PROVIDED MATERIAL>
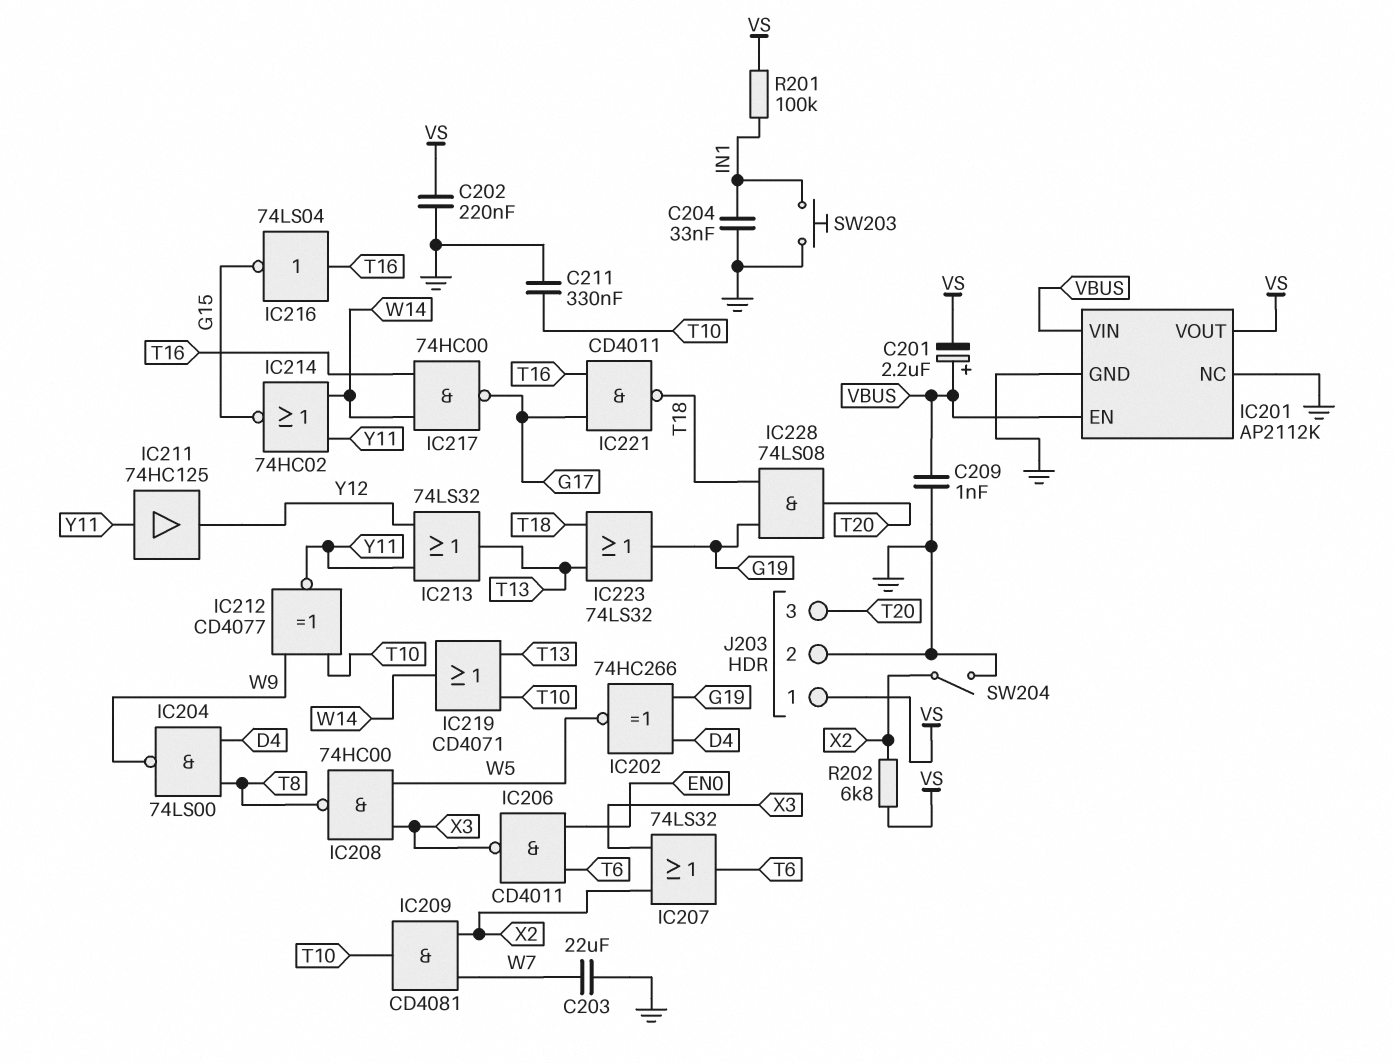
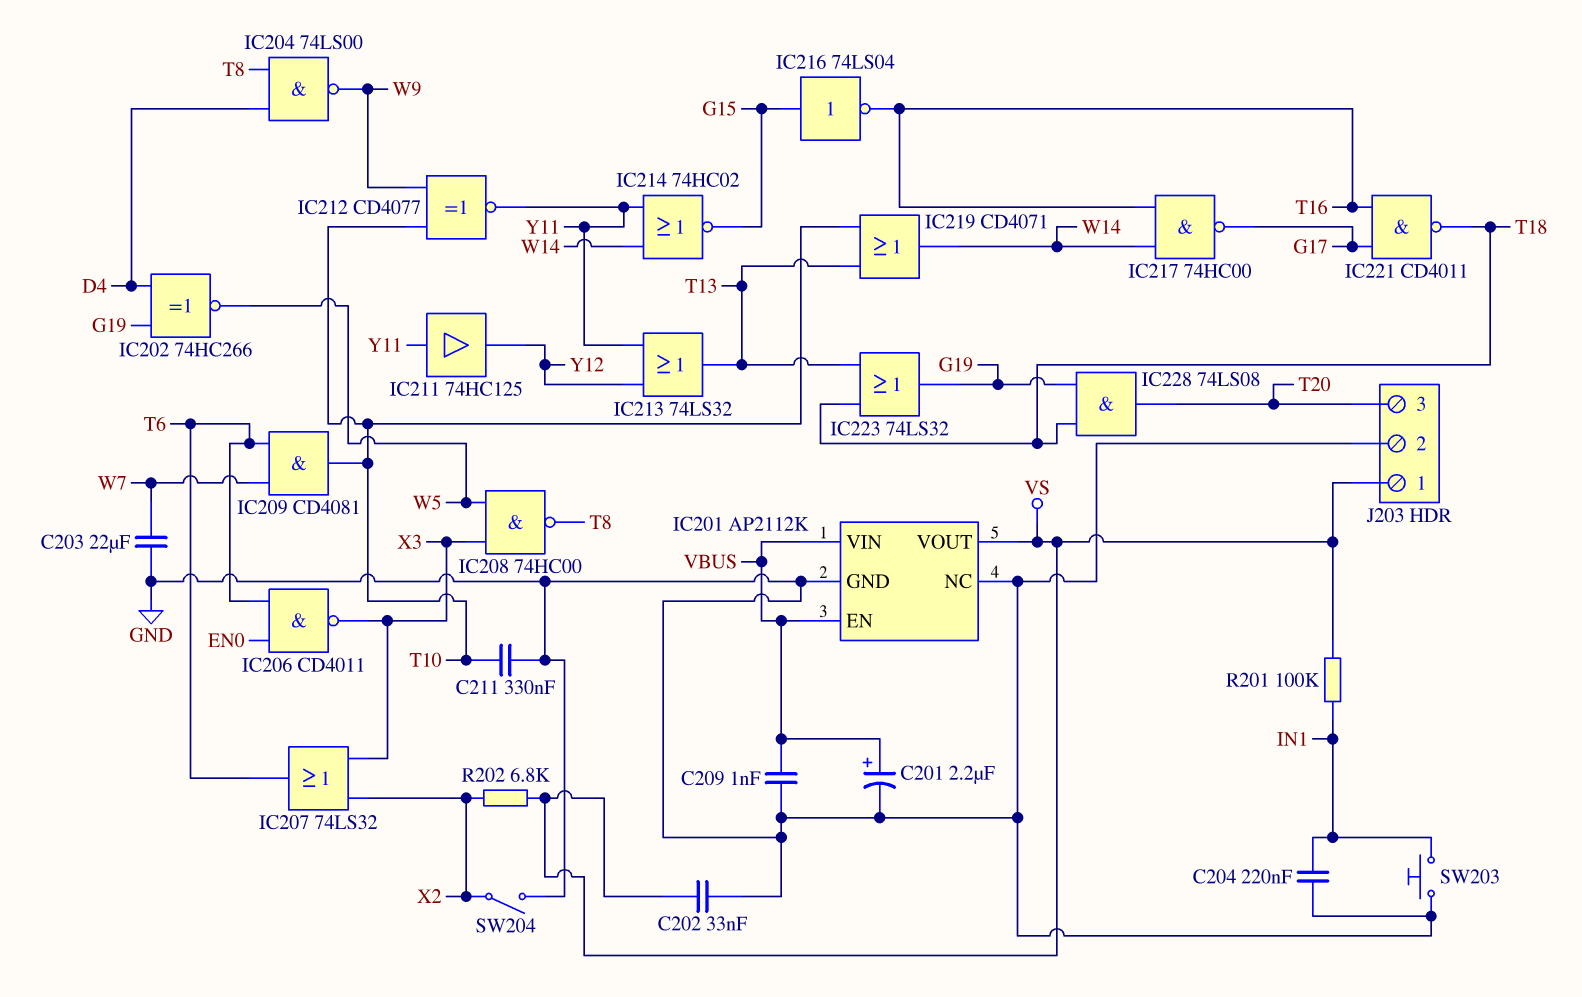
C201: 2.2uF (plus VBUS, minus VS) -> 2.2uF (plus VBUS, minus GND)
C202: 220nF (GND, VS) -> 33nF (GND, VS)
C204: 33nF (GND, IN1) -> 220nF (GND, IN1)
IC209: AND CD4081 (in W7, in X2, out T10) -> AND CD4081 (in T6, in W7, out T10)
IC216: NOT 74LS04 (in T16, out G15) -> NOT 74LS04 (in G15, out T16)

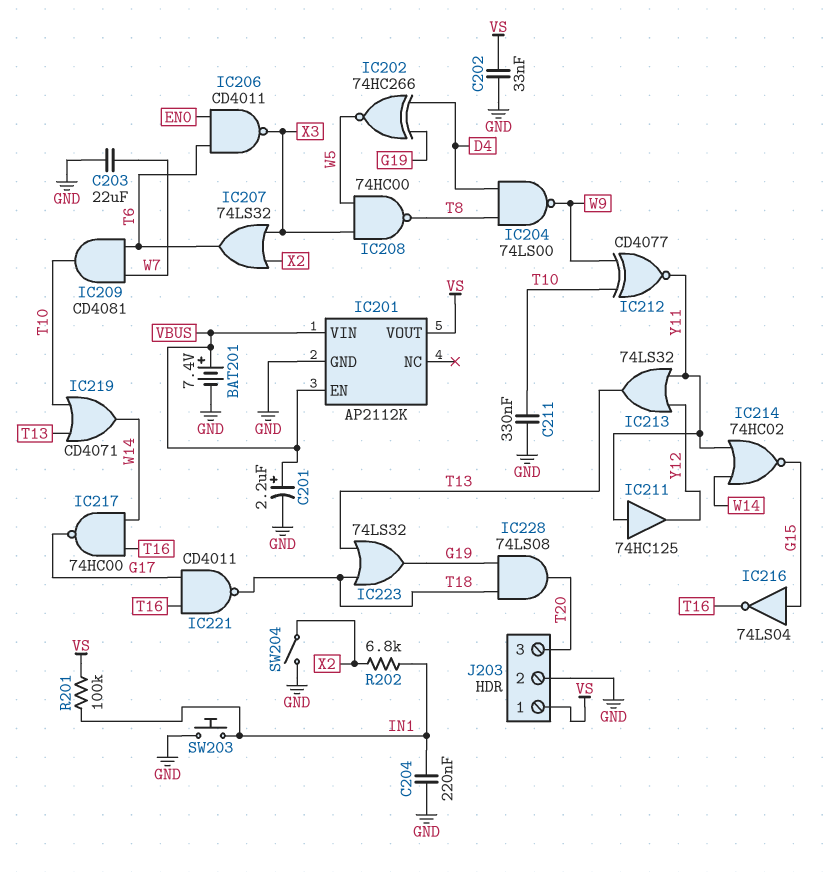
BAT201: none -> 7.4V (plus VBUS, minus GND)
C209: 1nF (GND, VBUS) -> none
IC201 pin NC: GND -> none
R202: 6.8k (VS, X2) -> 6.8k (IN1, X2)

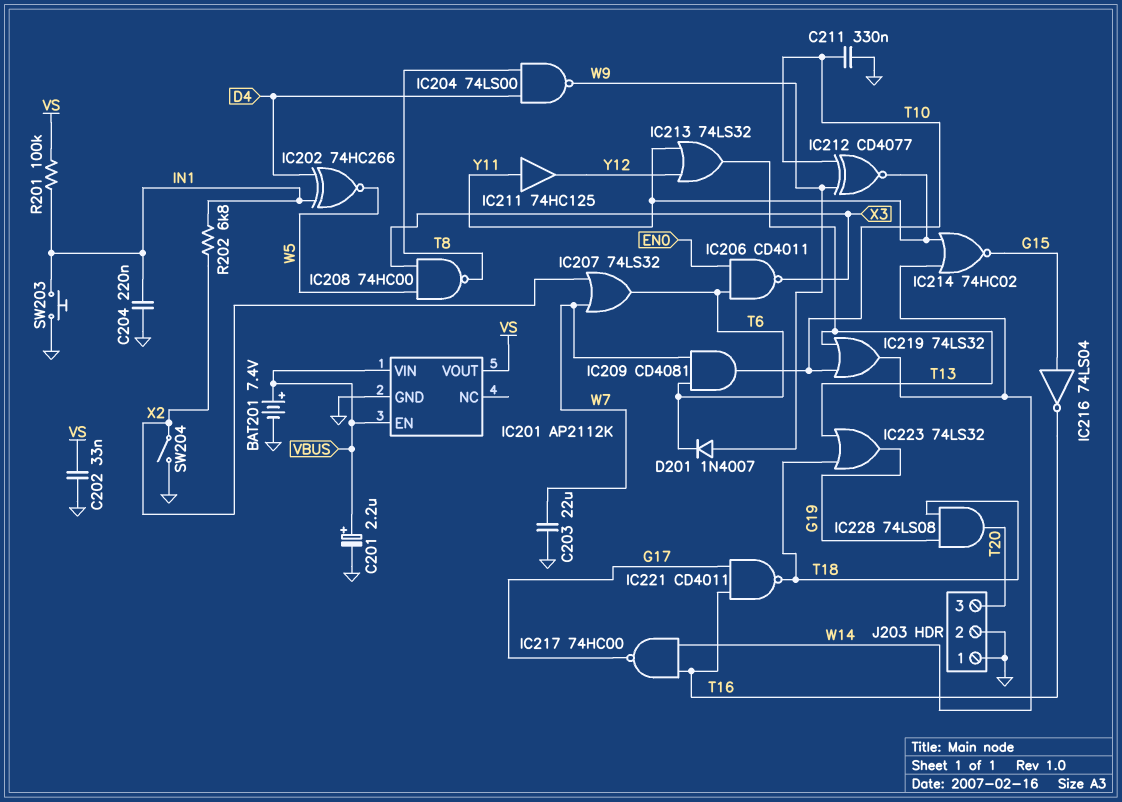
D201: none -> diode 1N4007 (A W9, K T6)
IC202: XNOR 74HC266 (in D4, in G19, out W5) -> XNOR 74HC266 (in D4, in IN1, out W5)
IC207: OR 74LS32 (in X2, in X3, out T6) -> OR 74LS32 (in W7, in X2, out T6)
IC219: OR CD4071 (in T10, in T13, out W14) -> OR 74LS32 (in T10, in T13, out W14)
J203 pin 1: VS -> GND

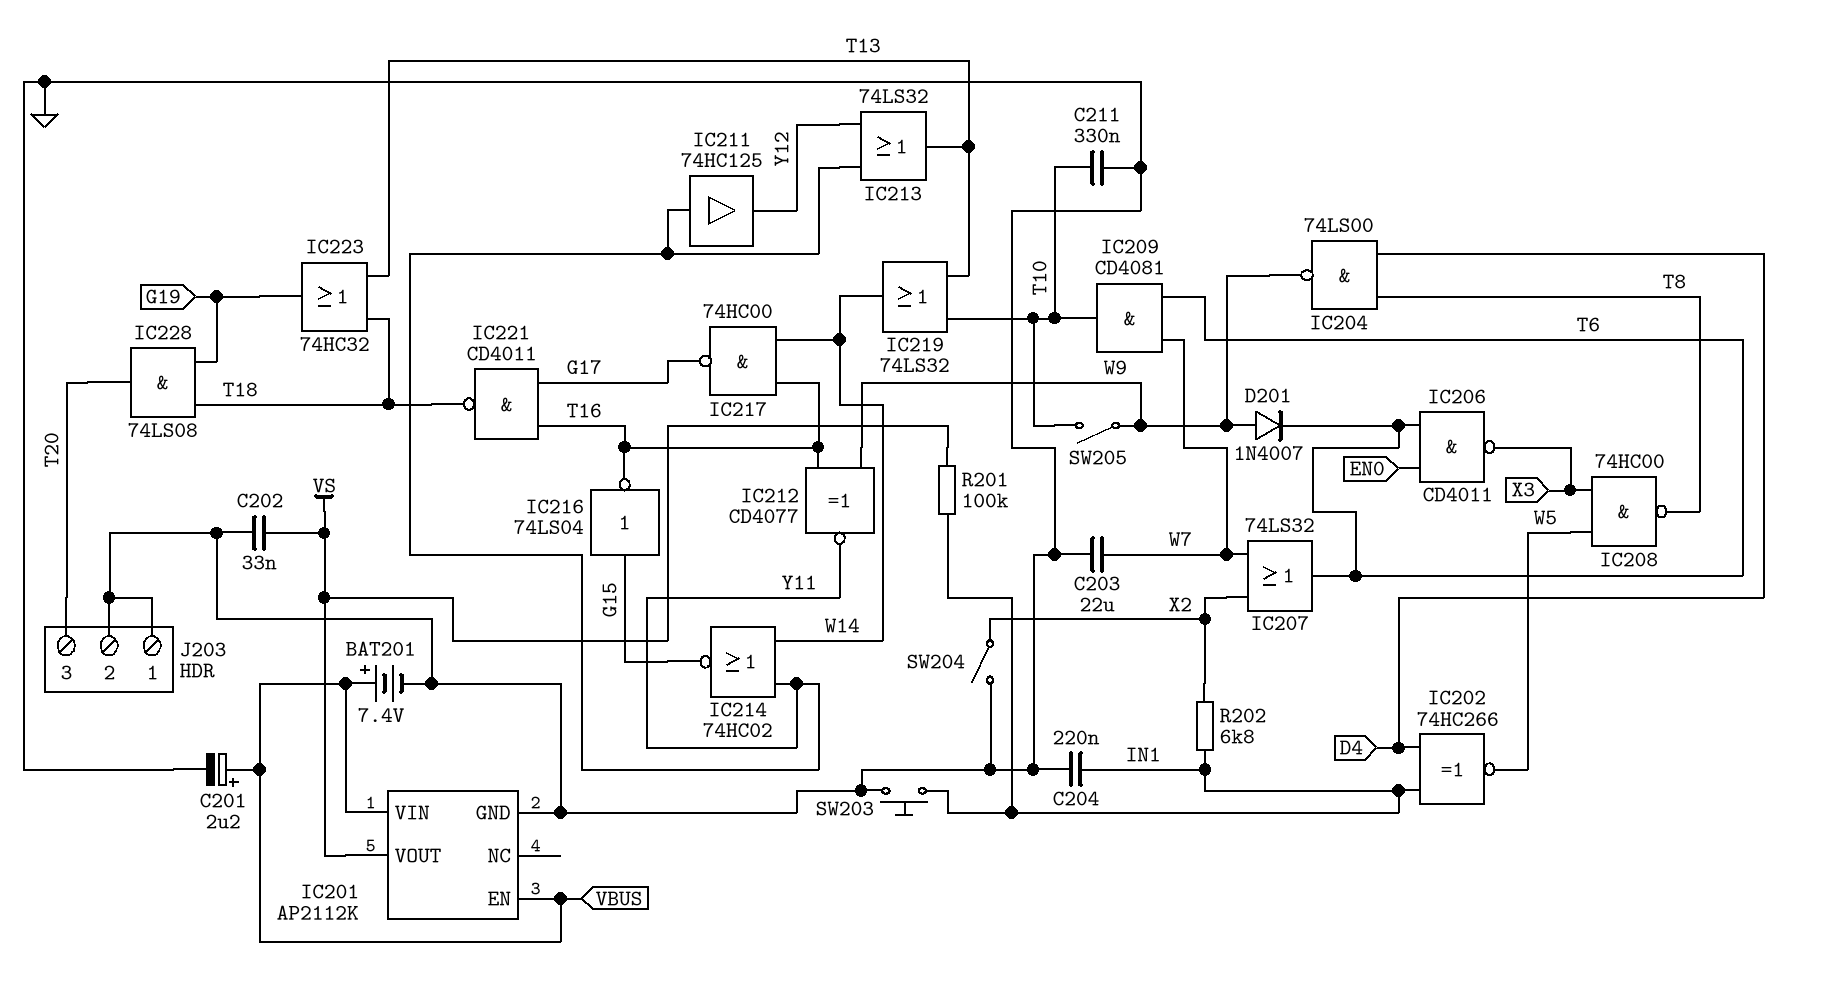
IC212: XNOR CD4077 (in T10, in W9, out Y11) -> XNOR CD4077 (in T16, in W9, out Y11)
IC223: OR 74LS32 (in T13, in T18, out G19) -> OR 74HC32 (in T13, in T18, out G19)
SW205: none -> switch (T10, W9)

ABOUT THIS EXERCISE> From the first record to the last, print everything again exactly, without pictures.

SOLUTION FOR THIS PROBLEM>
C201: 2.2uF (plus VBUS, minus VS) -> 2.2uF (plus VBUS, minus GND)
C202: 220nF (GND, VS) -> 33nF (GND, VS)
C204: 33nF (GND, IN1) -> 220nF (GND, IN1)
IC209: AND CD4081 (in W7, in X2, out T10) -> AND CD4081 (in T6, in W7, out T10)
IC216: NOT 74LS04 (in T16, out G15) -> NOT 74LS04 (in G15, out T16)

BAT201: none -> 7.4V (plus VBUS, minus GND)
C209: 1nF (GND, VBUS) -> none
IC201 pin NC: GND -> none
R202: 6.8k (VS, X2) -> 6.8k (IN1, X2)

D201: none -> diode 1N4007 (A W9, K T6)
IC202: XNOR 74HC266 (in D4, in G19, out W5) -> XNOR 74HC266 (in D4, in IN1, out W5)
IC207: OR 74LS32 (in X2, in X3, out T6) -> OR 74LS32 (in W7, in X2, out T6)
IC219: OR CD4071 (in T10, in T13, out W14) -> OR 74LS32 (in T10, in T13, out W14)
J203 pin 1: VS -> GND

IC212: XNOR CD4077 (in T10, in W9, out Y11) -> XNOR CD4077 (in T16, in W9, out Y11)
IC223: OR 74LS32 (in T13, in T18, out G19) -> OR 74HC32 (in T13, in T18, out G19)
SW205: none -> switch (T10, W9)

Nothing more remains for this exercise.